(DATA FOR ANALYSIS begins)
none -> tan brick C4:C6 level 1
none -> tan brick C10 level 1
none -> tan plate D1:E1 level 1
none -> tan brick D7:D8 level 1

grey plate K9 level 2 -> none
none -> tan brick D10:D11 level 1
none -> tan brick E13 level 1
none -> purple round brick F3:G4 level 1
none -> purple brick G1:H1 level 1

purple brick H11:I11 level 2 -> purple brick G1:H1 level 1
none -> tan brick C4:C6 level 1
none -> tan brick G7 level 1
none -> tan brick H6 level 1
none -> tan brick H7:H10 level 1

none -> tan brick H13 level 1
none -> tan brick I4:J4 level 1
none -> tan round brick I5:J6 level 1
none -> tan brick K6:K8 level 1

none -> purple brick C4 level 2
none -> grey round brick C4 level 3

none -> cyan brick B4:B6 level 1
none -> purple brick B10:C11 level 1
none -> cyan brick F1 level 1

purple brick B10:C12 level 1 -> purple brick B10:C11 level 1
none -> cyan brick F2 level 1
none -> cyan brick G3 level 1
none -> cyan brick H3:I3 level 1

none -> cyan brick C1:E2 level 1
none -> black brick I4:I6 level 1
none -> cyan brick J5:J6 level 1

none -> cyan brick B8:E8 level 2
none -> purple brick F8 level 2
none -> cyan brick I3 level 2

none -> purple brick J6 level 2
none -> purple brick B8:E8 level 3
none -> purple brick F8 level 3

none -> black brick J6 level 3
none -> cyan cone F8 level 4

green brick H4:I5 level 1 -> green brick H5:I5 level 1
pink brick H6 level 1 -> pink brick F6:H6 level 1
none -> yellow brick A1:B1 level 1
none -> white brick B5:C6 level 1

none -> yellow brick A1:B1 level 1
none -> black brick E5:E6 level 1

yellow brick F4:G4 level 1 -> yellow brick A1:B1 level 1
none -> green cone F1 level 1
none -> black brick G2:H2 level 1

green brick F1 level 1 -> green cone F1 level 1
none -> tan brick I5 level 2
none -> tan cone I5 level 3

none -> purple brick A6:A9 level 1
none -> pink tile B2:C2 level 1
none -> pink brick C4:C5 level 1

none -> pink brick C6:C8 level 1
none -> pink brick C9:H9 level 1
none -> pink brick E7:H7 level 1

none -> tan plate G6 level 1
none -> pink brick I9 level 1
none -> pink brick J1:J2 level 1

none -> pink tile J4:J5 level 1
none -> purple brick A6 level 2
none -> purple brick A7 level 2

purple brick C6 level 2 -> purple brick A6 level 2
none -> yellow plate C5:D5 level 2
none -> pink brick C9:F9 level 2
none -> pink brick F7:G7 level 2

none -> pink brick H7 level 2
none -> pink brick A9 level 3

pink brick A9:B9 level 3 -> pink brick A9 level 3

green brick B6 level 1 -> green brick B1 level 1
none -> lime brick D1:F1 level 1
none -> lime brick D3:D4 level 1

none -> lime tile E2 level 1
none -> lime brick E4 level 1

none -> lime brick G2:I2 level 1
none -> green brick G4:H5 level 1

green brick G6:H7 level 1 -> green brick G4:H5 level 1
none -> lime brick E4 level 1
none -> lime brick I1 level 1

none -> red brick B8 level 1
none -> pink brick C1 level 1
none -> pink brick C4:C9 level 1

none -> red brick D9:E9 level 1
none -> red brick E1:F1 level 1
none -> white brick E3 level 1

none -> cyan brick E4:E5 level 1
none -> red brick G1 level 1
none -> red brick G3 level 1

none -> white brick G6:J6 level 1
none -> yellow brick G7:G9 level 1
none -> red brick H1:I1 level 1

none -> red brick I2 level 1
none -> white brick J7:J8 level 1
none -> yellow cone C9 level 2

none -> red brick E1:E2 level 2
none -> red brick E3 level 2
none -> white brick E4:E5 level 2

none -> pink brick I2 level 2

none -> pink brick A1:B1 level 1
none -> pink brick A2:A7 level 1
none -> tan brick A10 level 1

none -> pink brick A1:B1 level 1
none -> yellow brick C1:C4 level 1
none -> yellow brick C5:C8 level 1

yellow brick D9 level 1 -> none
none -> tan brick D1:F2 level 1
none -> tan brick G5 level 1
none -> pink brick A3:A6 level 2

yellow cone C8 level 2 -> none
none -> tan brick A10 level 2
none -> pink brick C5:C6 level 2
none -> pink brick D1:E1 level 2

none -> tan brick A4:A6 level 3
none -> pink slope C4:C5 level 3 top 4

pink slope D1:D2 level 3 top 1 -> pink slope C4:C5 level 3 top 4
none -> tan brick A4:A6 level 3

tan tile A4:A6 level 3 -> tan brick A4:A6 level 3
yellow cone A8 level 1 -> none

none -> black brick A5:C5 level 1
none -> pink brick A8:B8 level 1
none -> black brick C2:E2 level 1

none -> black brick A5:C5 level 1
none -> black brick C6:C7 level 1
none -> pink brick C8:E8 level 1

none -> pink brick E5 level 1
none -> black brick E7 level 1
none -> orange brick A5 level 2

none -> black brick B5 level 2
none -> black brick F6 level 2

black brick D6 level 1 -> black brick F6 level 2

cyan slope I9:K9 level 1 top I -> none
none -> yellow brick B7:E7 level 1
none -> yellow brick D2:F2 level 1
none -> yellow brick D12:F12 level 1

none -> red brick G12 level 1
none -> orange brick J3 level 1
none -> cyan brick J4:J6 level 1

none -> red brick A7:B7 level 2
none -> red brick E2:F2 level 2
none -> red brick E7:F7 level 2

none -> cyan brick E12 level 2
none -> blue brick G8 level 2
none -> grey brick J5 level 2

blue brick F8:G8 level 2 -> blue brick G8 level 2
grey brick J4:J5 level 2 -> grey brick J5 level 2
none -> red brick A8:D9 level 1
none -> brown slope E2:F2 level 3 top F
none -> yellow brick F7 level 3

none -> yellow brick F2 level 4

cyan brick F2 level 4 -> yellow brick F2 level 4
(DATA FOR ANALYSIS ends)
Each line in the listing above is to be returned unchanged.

none -> tan brick C4:C6 level 1
none -> tan brick C10 level 1
none -> tan plate D1:E1 level 1
none -> tan brick D7:D8 level 1

grey plate K9 level 2 -> none
none -> tan brick D10:D11 level 1
none -> tan brick E13 level 1
none -> purple round brick F3:G4 level 1
none -> purple brick G1:H1 level 1

purple brick H11:I11 level 2 -> purple brick G1:H1 level 1
none -> tan brick C4:C6 level 1
none -> tan brick G7 level 1
none -> tan brick H6 level 1
none -> tan brick H7:H10 level 1

none -> tan brick H13 level 1
none -> tan brick I4:J4 level 1
none -> tan round brick I5:J6 level 1
none -> tan brick K6:K8 level 1

none -> purple brick C4 level 2
none -> grey round brick C4 level 3

none -> cyan brick B4:B6 level 1
none -> purple brick B10:C11 level 1
none -> cyan brick F1 level 1

purple brick B10:C12 level 1 -> purple brick B10:C11 level 1
none -> cyan brick F2 level 1
none -> cyan brick G3 level 1
none -> cyan brick H3:I3 level 1

none -> cyan brick C1:E2 level 1
none -> black brick I4:I6 level 1
none -> cyan brick J5:J6 level 1

none -> cyan brick B8:E8 level 2
none -> purple brick F8 level 2
none -> cyan brick I3 level 2

none -> purple brick J6 level 2
none -> purple brick B8:E8 level 3
none -> purple brick F8 level 3

none -> black brick J6 level 3
none -> cyan cone F8 level 4

green brick H4:I5 level 1 -> green brick H5:I5 level 1
pink brick H6 level 1 -> pink brick F6:H6 level 1
none -> yellow brick A1:B1 level 1
none -> white brick B5:C6 level 1

none -> yellow brick A1:B1 level 1
none -> black brick E5:E6 level 1

yellow brick F4:G4 level 1 -> yellow brick A1:B1 level 1
none -> green cone F1 level 1
none -> black brick G2:H2 level 1

green brick F1 level 1 -> green cone F1 level 1
none -> tan brick I5 level 2
none -> tan cone I5 level 3

none -> purple brick A6:A9 level 1
none -> pink tile B2:C2 level 1
none -> pink brick C4:C5 level 1

none -> pink brick C6:C8 level 1
none -> pink brick C9:H9 level 1
none -> pink brick E7:H7 level 1

none -> tan plate G6 level 1
none -> pink brick I9 level 1
none -> pink brick J1:J2 level 1

none -> pink tile J4:J5 level 1
none -> purple brick A6 level 2
none -> purple brick A7 level 2

purple brick C6 level 2 -> purple brick A6 level 2
none -> yellow plate C5:D5 level 2
none -> pink brick C9:F9 level 2
none -> pink brick F7:G7 level 2

none -> pink brick H7 level 2
none -> pink brick A9 level 3

pink brick A9:B9 level 3 -> pink brick A9 level 3

green brick B6 level 1 -> green brick B1 level 1
none -> lime brick D1:F1 level 1
none -> lime brick D3:D4 level 1

none -> lime tile E2 level 1
none -> lime brick E4 level 1

none -> lime brick G2:I2 level 1
none -> green brick G4:H5 level 1

green brick G6:H7 level 1 -> green brick G4:H5 level 1
none -> lime brick E4 level 1
none -> lime brick I1 level 1

none -> red brick B8 level 1
none -> pink brick C1 level 1
none -> pink brick C4:C9 level 1

none -> red brick D9:E9 level 1
none -> red brick E1:F1 level 1
none -> white brick E3 level 1

none -> cyan brick E4:E5 level 1
none -> red brick G1 level 1
none -> red brick G3 level 1

none -> white brick G6:J6 level 1
none -> yellow brick G7:G9 level 1
none -> red brick H1:I1 level 1

none -> red brick I2 level 1
none -> white brick J7:J8 level 1
none -> yellow cone C9 level 2

none -> red brick E1:E2 level 2
none -> red brick E3 level 2
none -> white brick E4:E5 level 2

none -> pink brick I2 level 2

none -> pink brick A1:B1 level 1
none -> pink brick A2:A7 level 1
none -> tan brick A10 level 1

none -> pink brick A1:B1 level 1
none -> yellow brick C1:C4 level 1
none -> yellow brick C5:C8 level 1

yellow brick D9 level 1 -> none
none -> tan brick D1:F2 level 1
none -> tan brick G5 level 1
none -> pink brick A3:A6 level 2

yellow cone C8 level 2 -> none
none -> tan brick A10 level 2
none -> pink brick C5:C6 level 2
none -> pink brick D1:E1 level 2

none -> tan brick A4:A6 level 3
none -> pink slope C4:C5 level 3 top 4

pink slope D1:D2 level 3 top 1 -> pink slope C4:C5 level 3 top 4
none -> tan brick A4:A6 level 3

tan tile A4:A6 level 3 -> tan brick A4:A6 level 3
yellow cone A8 level 1 -> none

none -> black brick A5:C5 level 1
none -> pink brick A8:B8 level 1
none -> black brick C2:E2 level 1

none -> black brick A5:C5 level 1
none -> black brick C6:C7 level 1
none -> pink brick C8:E8 level 1

none -> pink brick E5 level 1
none -> black brick E7 level 1
none -> orange brick A5 level 2

none -> black brick B5 level 2
none -> black brick F6 level 2

black brick D6 level 1 -> black brick F6 level 2

cyan slope I9:K9 level 1 top I -> none
none -> yellow brick B7:E7 level 1
none -> yellow brick D2:F2 level 1
none -> yellow brick D12:F12 level 1

none -> red brick G12 level 1
none -> orange brick J3 level 1
none -> cyan brick J4:J6 level 1

none -> red brick A7:B7 level 2
none -> red brick E2:F2 level 2
none -> red brick E7:F7 level 2

none -> cyan brick E12 level 2
none -> blue brick G8 level 2
none -> grey brick J5 level 2

blue brick F8:G8 level 2 -> blue brick G8 level 2
grey brick J4:J5 level 2 -> grey brick J5 level 2
none -> red brick A8:D9 level 1
none -> brown slope E2:F2 level 3 top F
none -> yellow brick F7 level 3

none -> yellow brick F2 level 4

cyan brick F2 level 4 -> yellow brick F2 level 4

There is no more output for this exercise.